What this task involves = Every record below should be repeated word for word, with the pictures left out.

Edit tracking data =
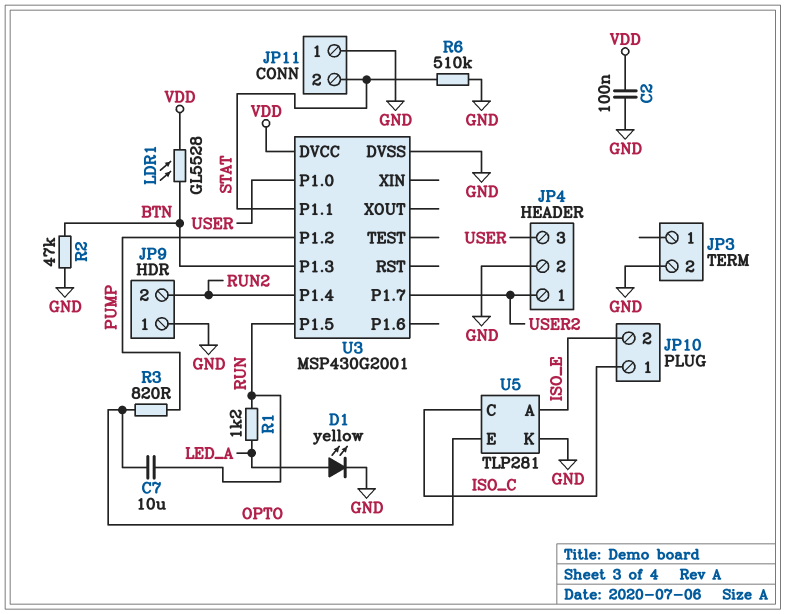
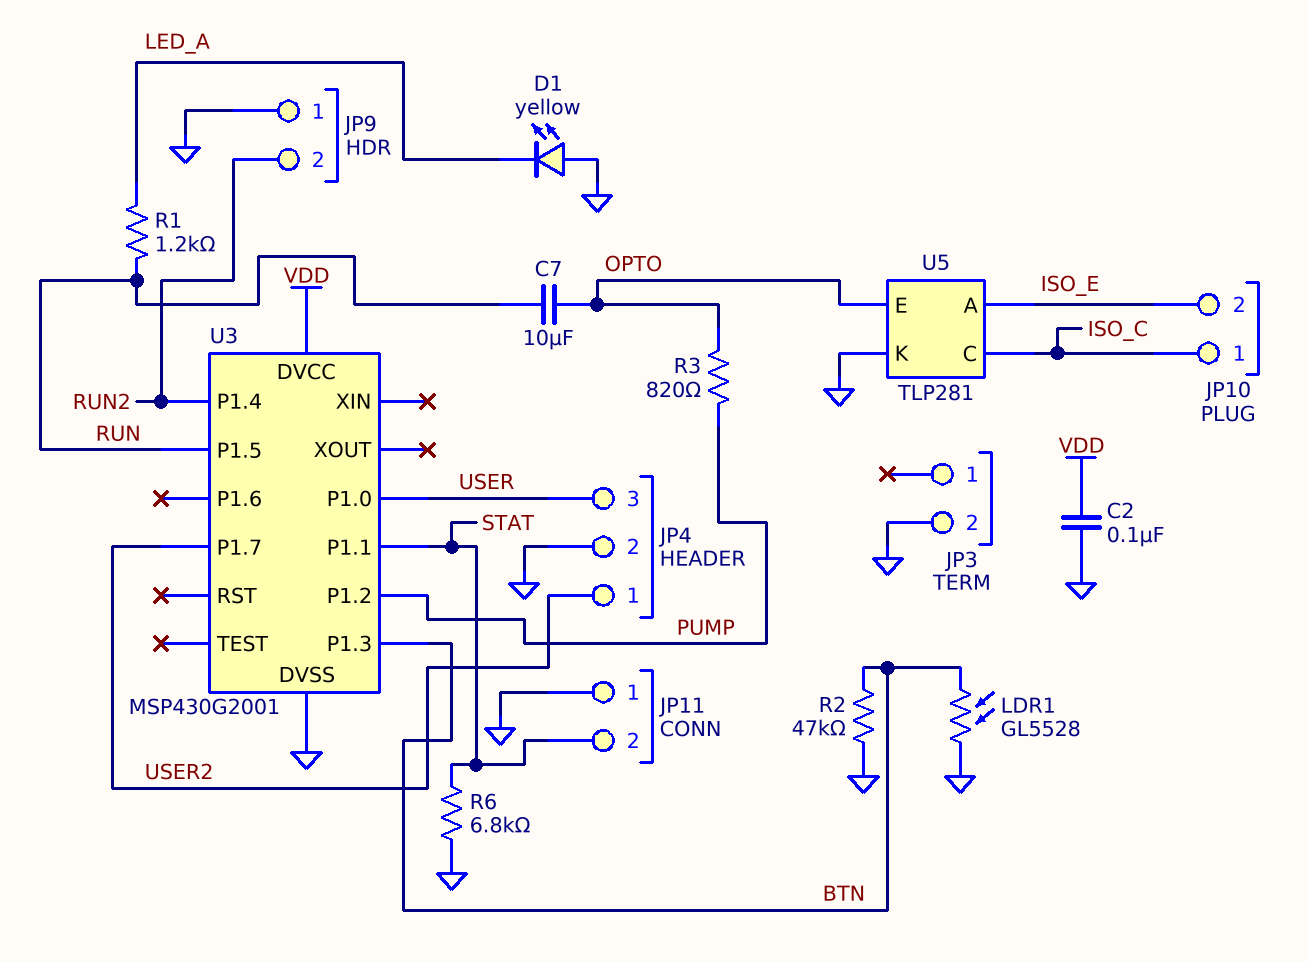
D1: LED yellow (A LED_A, K GND) -> LED yellow (A GND, K LED_A)
LDR1: GL5528 (BTN, VDD) -> GL5528 (BTN, GND)
R6: 510k (GND, STAT) -> 6.8k (GND, STAT)

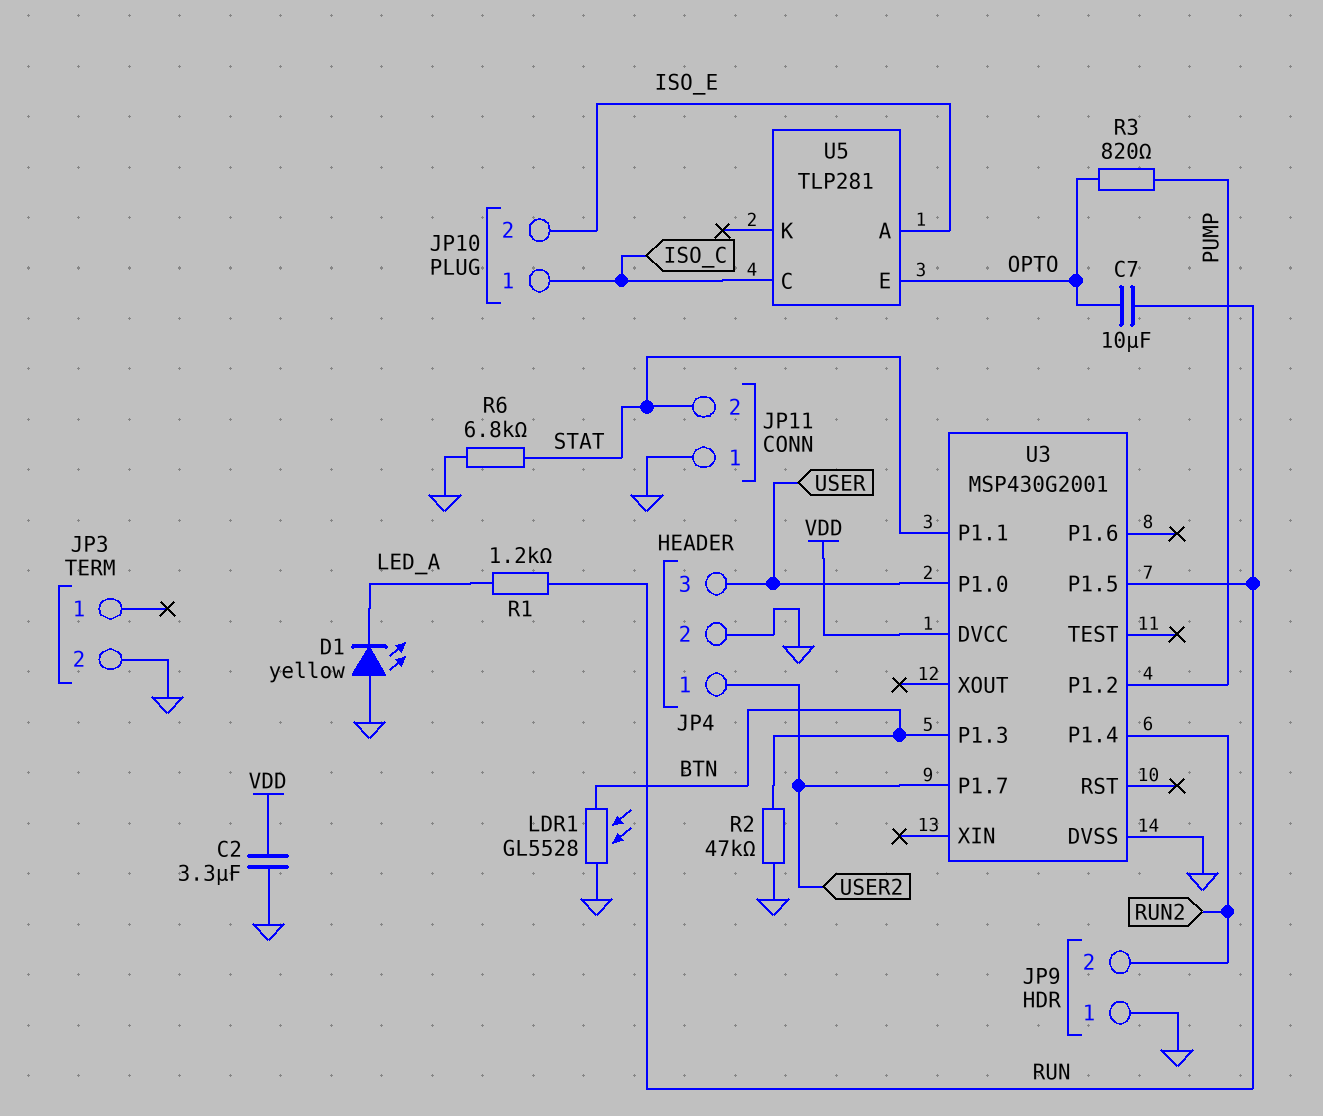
C2: 100nF (GND, VDD) -> 3.3uF (GND, VDD)
U5 pin K: GND -> none

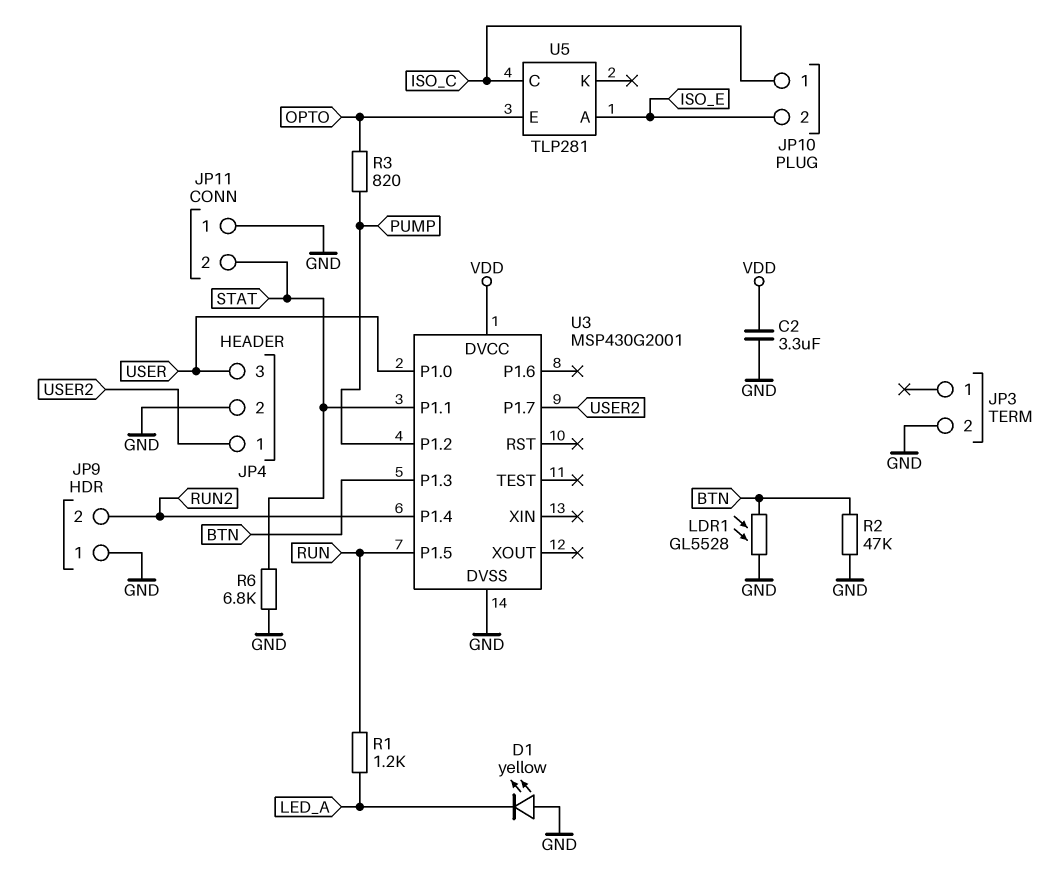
C7: 10uF (OPTO, RUN) -> none

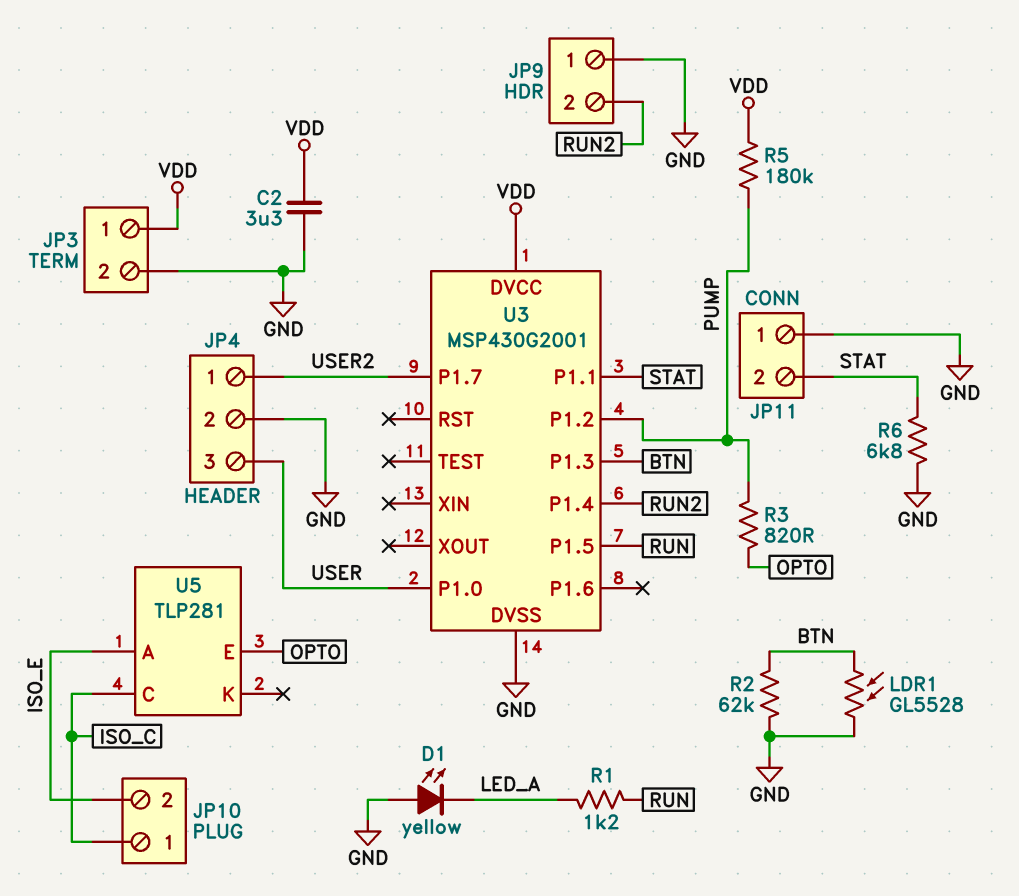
JP3 pin 1: none -> VDD
R2: 47k (BTN, GND) -> 62k (BTN, GND)
R5: none -> 180k (PUMP, VDD)

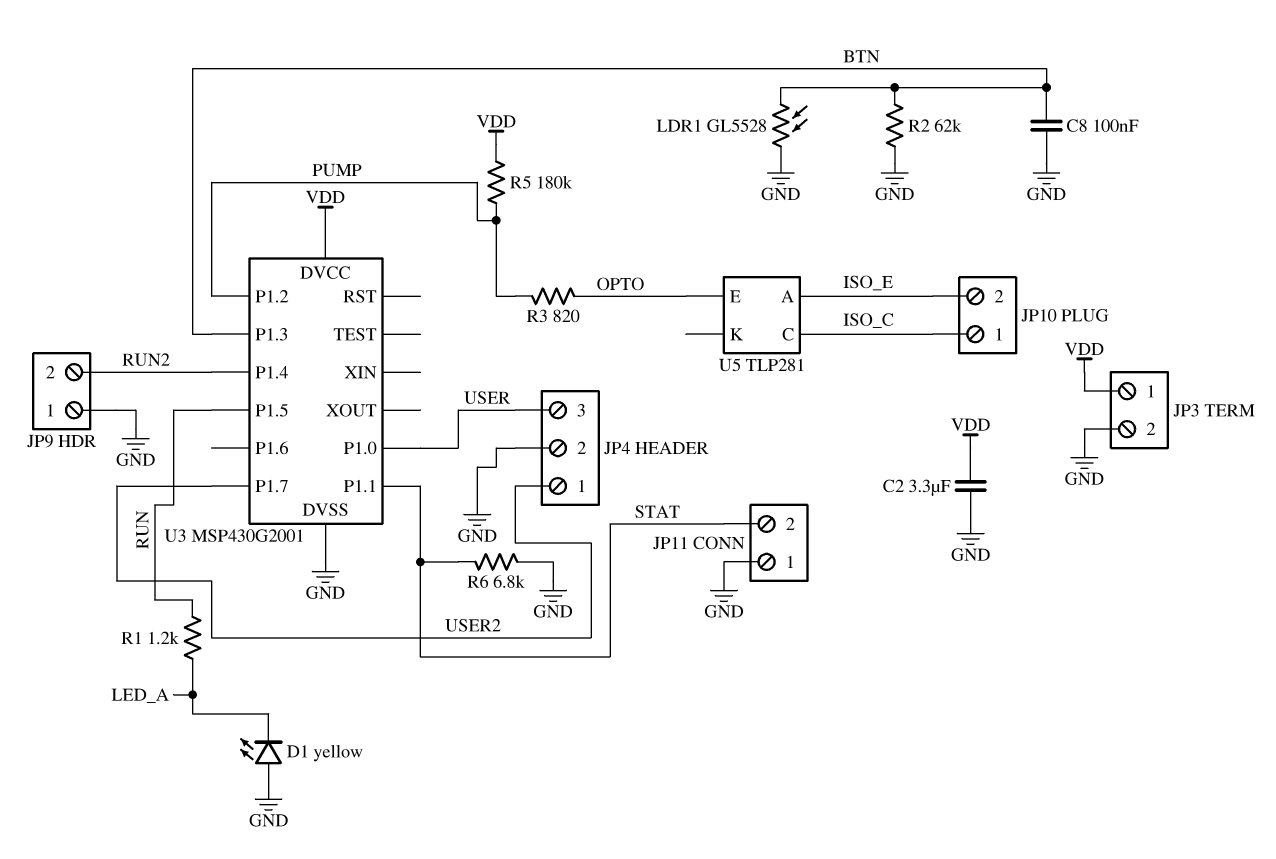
C8: none -> 100nF (BTN, GND)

Finished task =
D1: LED yellow (A LED_A, K GND) -> LED yellow (A GND, K LED_A)
LDR1: GL5528 (BTN, VDD) -> GL5528 (BTN, GND)
R6: 510k (GND, STAT) -> 6.8k (GND, STAT)

C2: 100nF (GND, VDD) -> 3.3uF (GND, VDD)
U5 pin K: GND -> none

C7: 10uF (OPTO, RUN) -> none

JP3 pin 1: none -> VDD
R2: 47k (BTN, GND) -> 62k (BTN, GND)
R5: none -> 180k (PUMP, VDD)

C8: none -> 100nF (BTN, GND)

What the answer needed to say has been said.